-- Exercise goal --
If an entry holds a picture, leave that picture out and reproduce everything else exactly.

-- Records for the task --
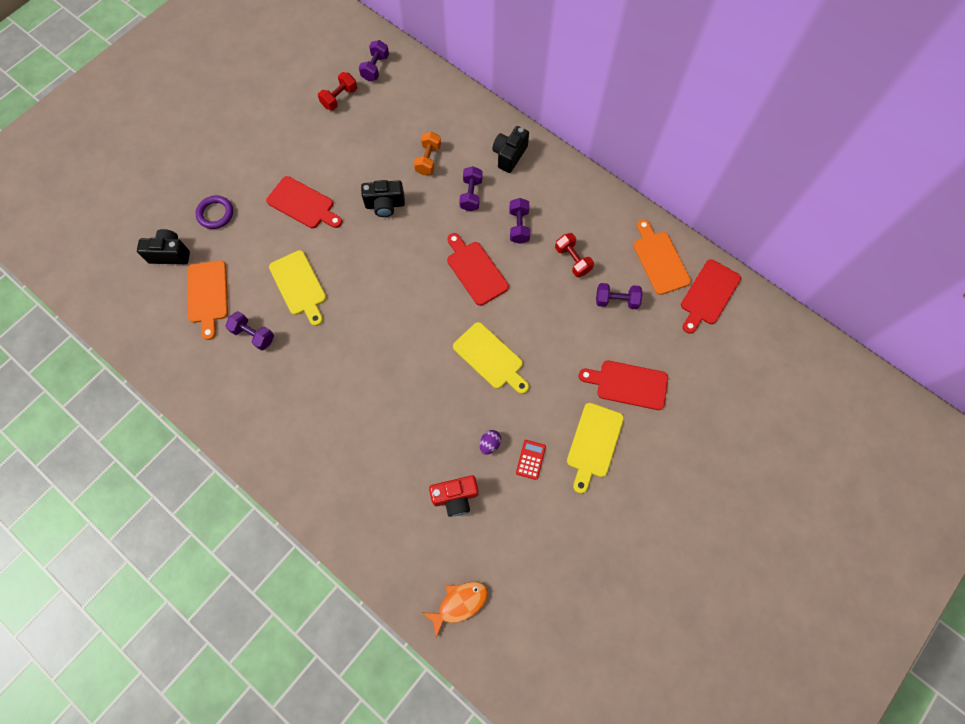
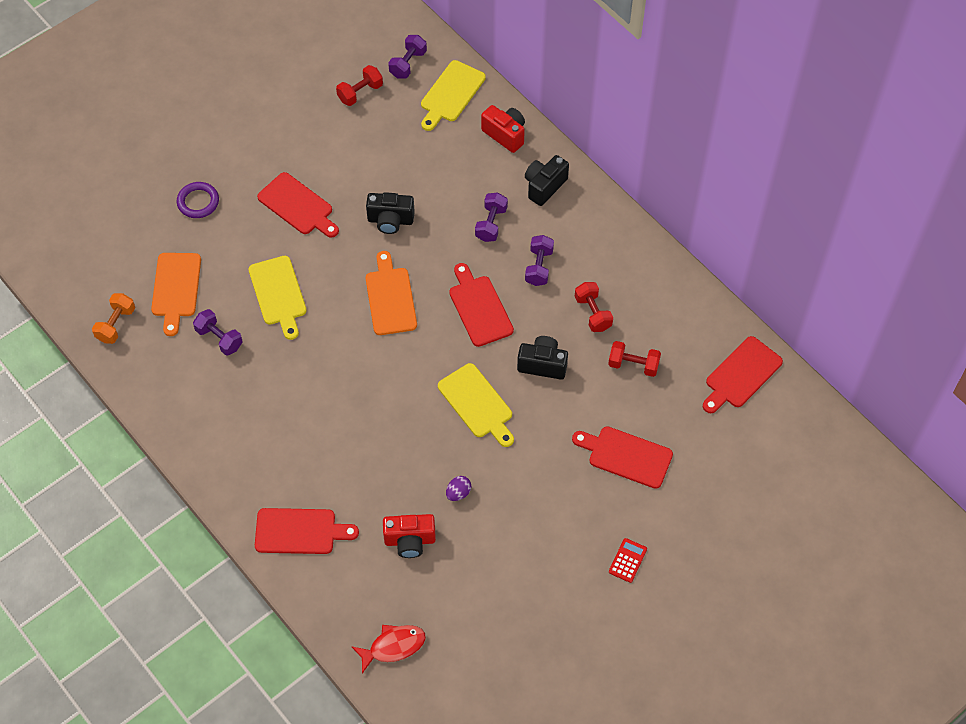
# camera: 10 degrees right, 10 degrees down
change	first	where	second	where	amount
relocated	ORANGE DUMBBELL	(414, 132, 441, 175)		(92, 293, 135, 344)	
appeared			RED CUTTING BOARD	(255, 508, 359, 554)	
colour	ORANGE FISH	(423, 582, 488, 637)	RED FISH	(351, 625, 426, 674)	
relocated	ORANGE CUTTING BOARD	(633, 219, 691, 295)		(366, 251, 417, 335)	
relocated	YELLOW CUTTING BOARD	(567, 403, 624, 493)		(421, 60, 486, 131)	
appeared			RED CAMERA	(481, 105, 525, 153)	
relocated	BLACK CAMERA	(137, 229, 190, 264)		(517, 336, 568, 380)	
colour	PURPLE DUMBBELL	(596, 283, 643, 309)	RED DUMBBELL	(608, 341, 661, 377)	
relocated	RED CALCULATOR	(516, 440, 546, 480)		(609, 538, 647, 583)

-- Problem solution --
# camera: 10 degrees right, 10 degrees down
change	first	where	second	where	amount
relocated	ORANGE DUMBBELL	(414, 132, 441, 175)		(92, 293, 135, 344)	
appeared			RED CUTTING BOARD	(255, 508, 359, 554)	
colour	ORANGE FISH	(423, 582, 488, 637)	RED FISH	(351, 625, 426, 674)	
relocated	ORANGE CUTTING BOARD	(633, 219, 691, 295)		(366, 251, 417, 335)	
relocated	YELLOW CUTTING BOARD	(567, 403, 624, 493)		(421, 60, 486, 131)	
appeared			RED CAMERA	(481, 105, 525, 153)	
relocated	BLACK CAMERA	(137, 229, 190, 264)		(517, 336, 568, 380)	
colour	PURPLE DUMBBELL	(596, 283, 643, 309)	RED DUMBBELL	(608, 341, 661, 377)	
relocated	RED CALCULATOR	(516, 440, 546, 480)		(609, 538, 647, 583)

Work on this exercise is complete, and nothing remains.